Taking the line that contains "JP1 pin 2: +5V -> GND" as the start and the last line of the data as the end, repeat exactly every line in that span, but no pictures.
[DATA TO EXAMINE — start]
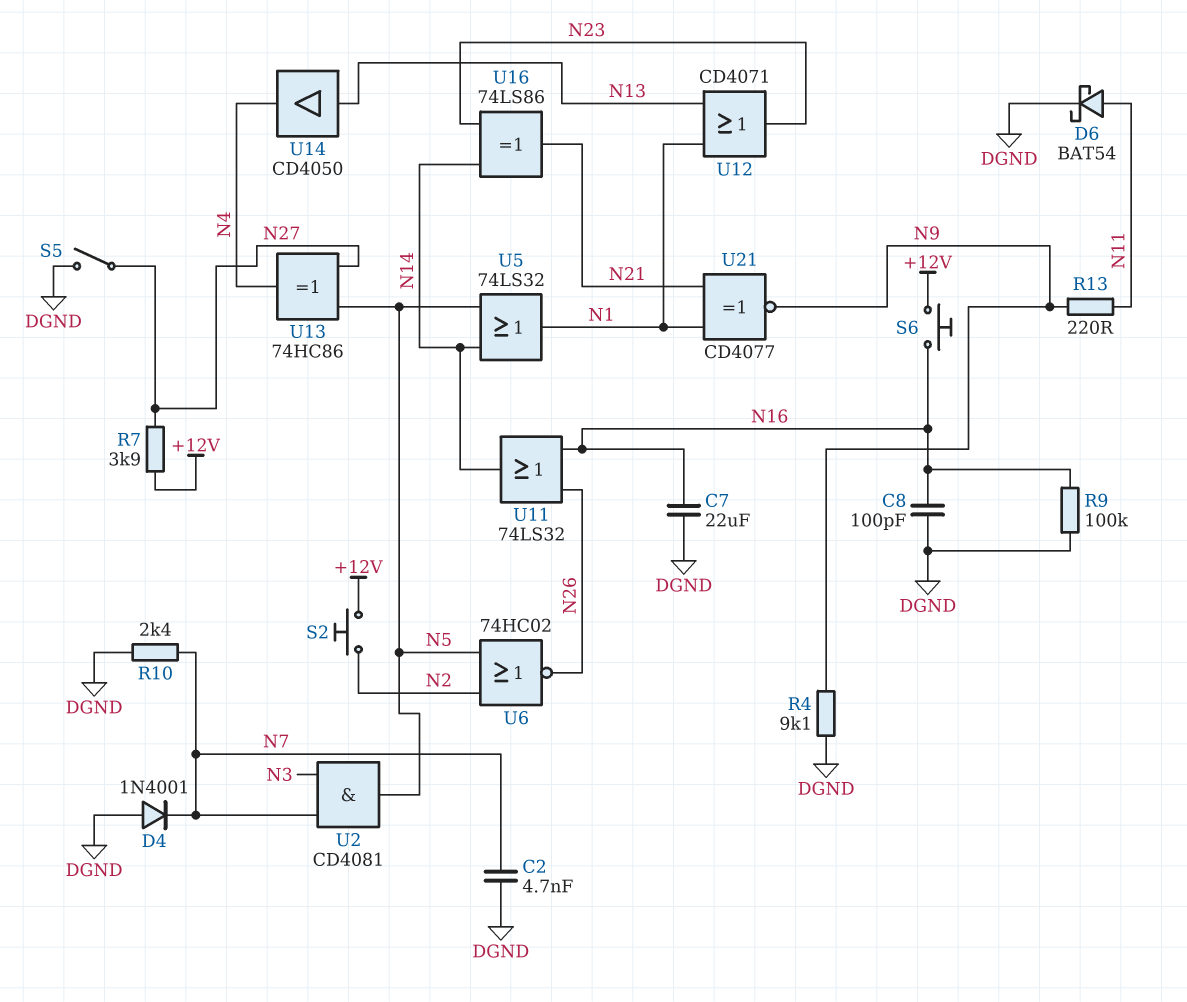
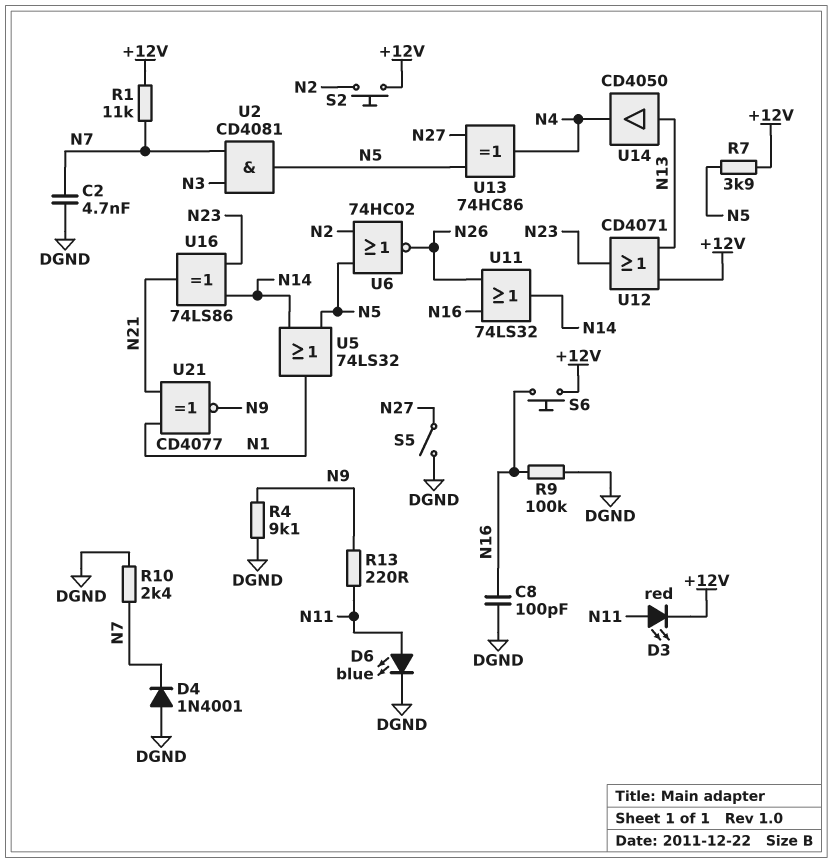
C7: 22uF (DGND, N16) -> none
D3: none -> LED red (A N11, K +12V)
D6: schottky BAT54 (A N11, K DGND) -> LED blue (A N11, K DGND)
R1: none -> 11k (+12V, N7)
R7: 3.9k (+12V, N27) -> 3.9k (+12V, N5)
U12: OR CD4071 (in N1, in N13, out N23) -> OR CD4071 (in +12V, in N13, out N23)

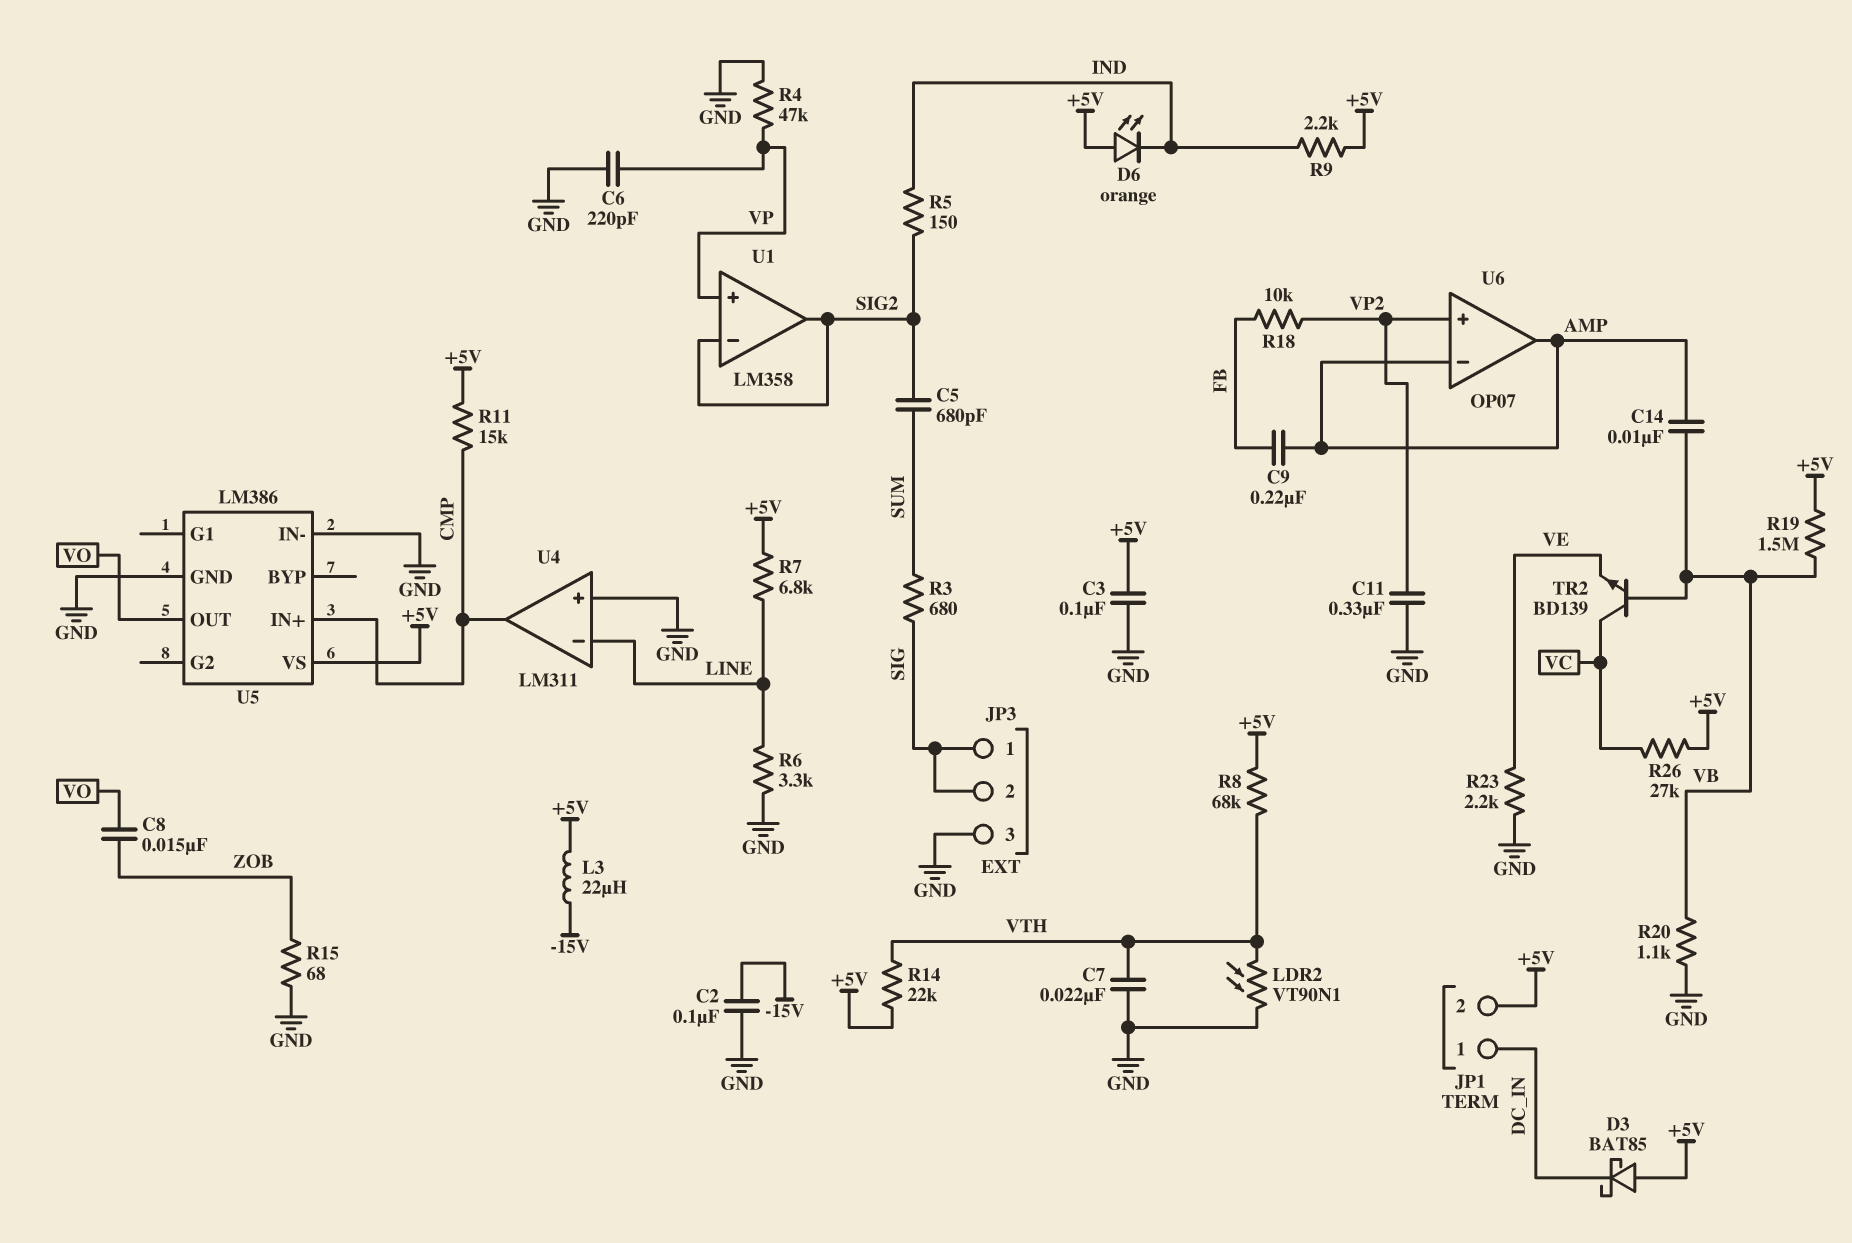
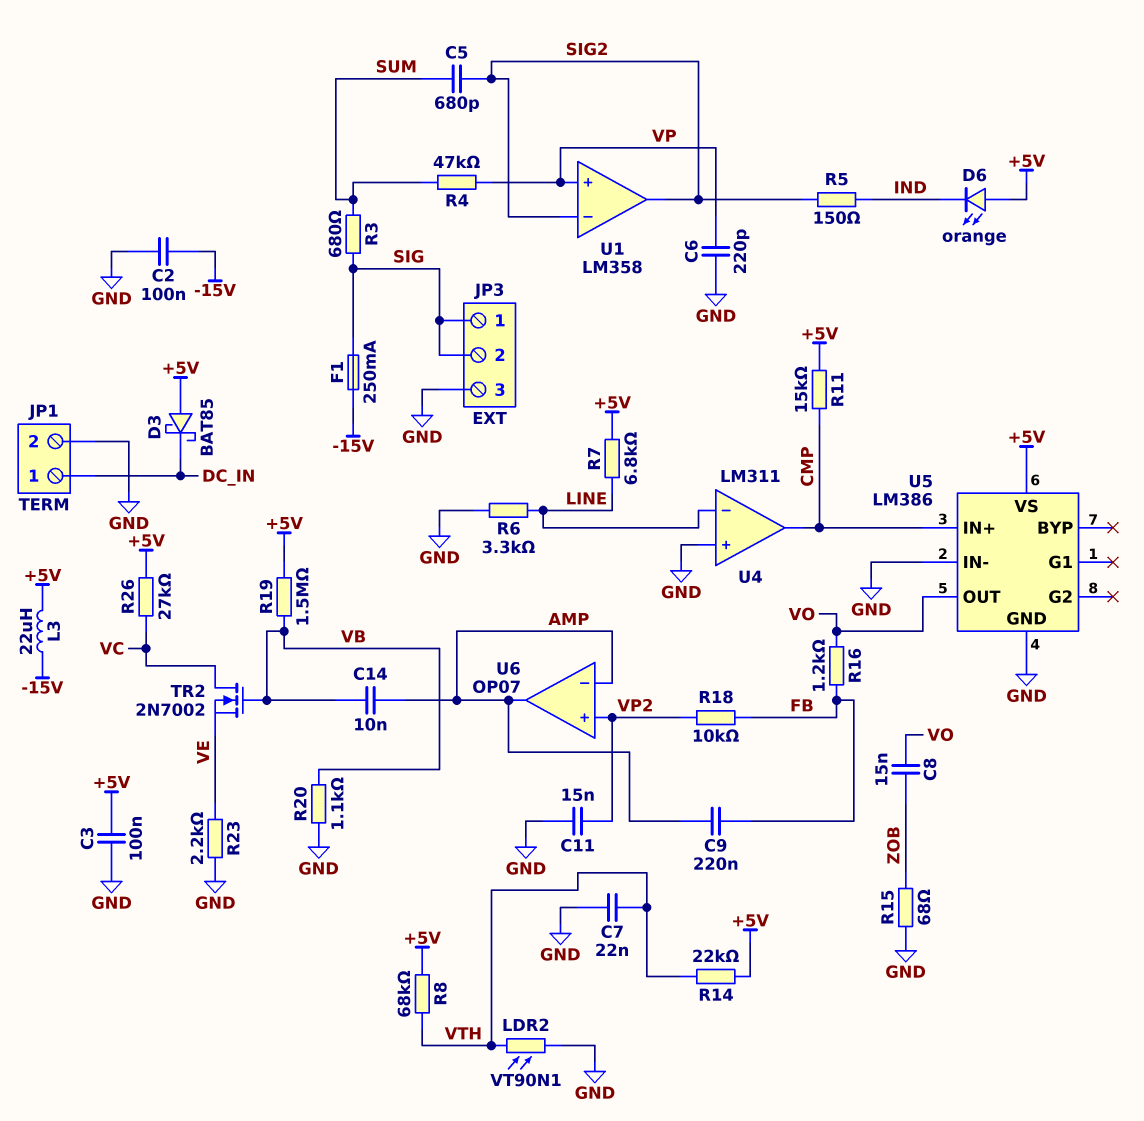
C11: 330nF (GND, VP2) -> 15nF (GND, VP2)
F1: none -> 250mA (-15V, SIG)
JP1 pin 2: +5V -> GND
R4: 47k (GND, VP) -> 47k (SUM, VP)
R9: 2.2k (+5V, IND) -> none
R16: none -> 1.2k (FB, VO)
TR2: NPN BD139 (B VB, C VC, E VE) -> NMOS 2N7002 (G VB, D VC, S VE)

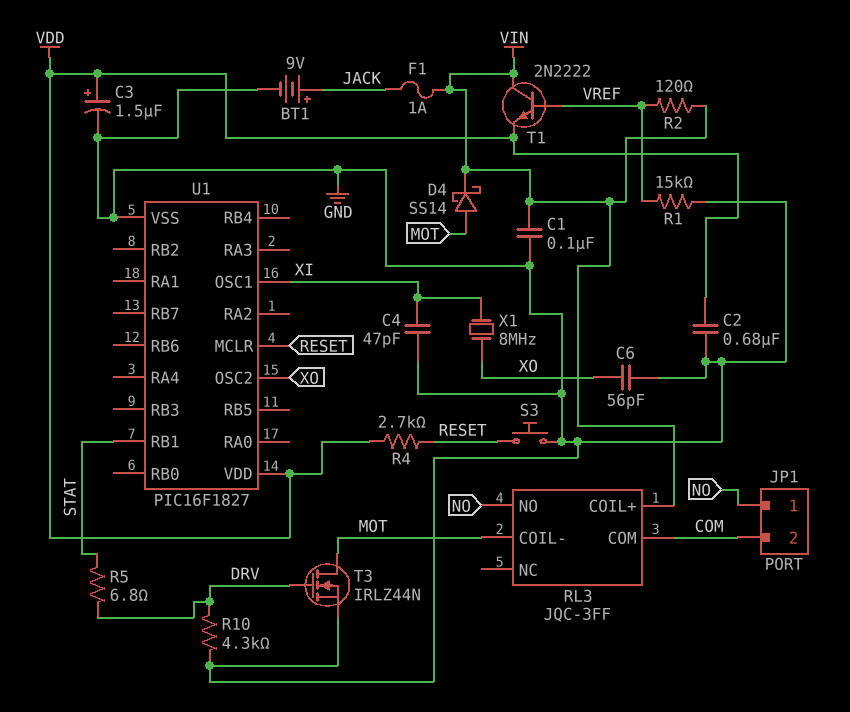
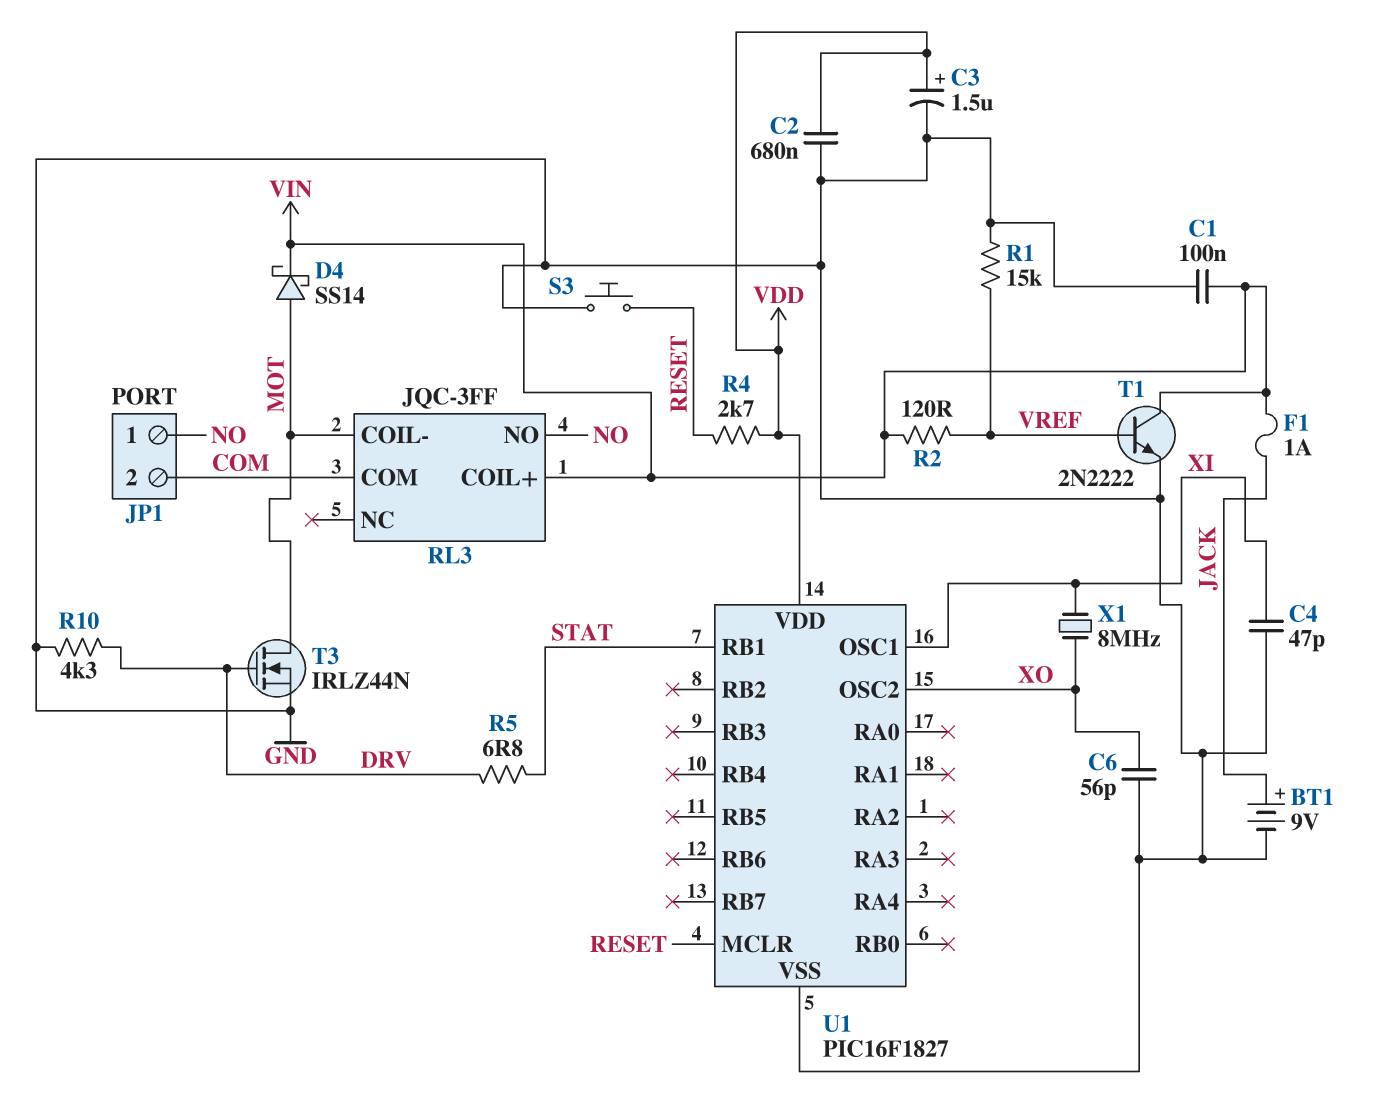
T1: NPN 2N2222 (B VREF, C VIN, E VDD) -> NPN 2N2222 (B VREF, C VIN, E GND)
[DATA TO EXAMINE — finish]
**RESULT**
JP1 pin 2: +5V -> GND
R4: 47k (GND, VP) -> 47k (SUM, VP)
R9: 2.2k (+5V, IND) -> none
R16: none -> 1.2k (FB, VO)
TR2: NPN BD139 (B VB, C VC, E VE) -> NMOS 2N7002 (G VB, D VC, S VE)

T1: NPN 2N2222 (B VREF, C VIN, E VDD) -> NPN 2N2222 (B VREF, C VIN, E GND)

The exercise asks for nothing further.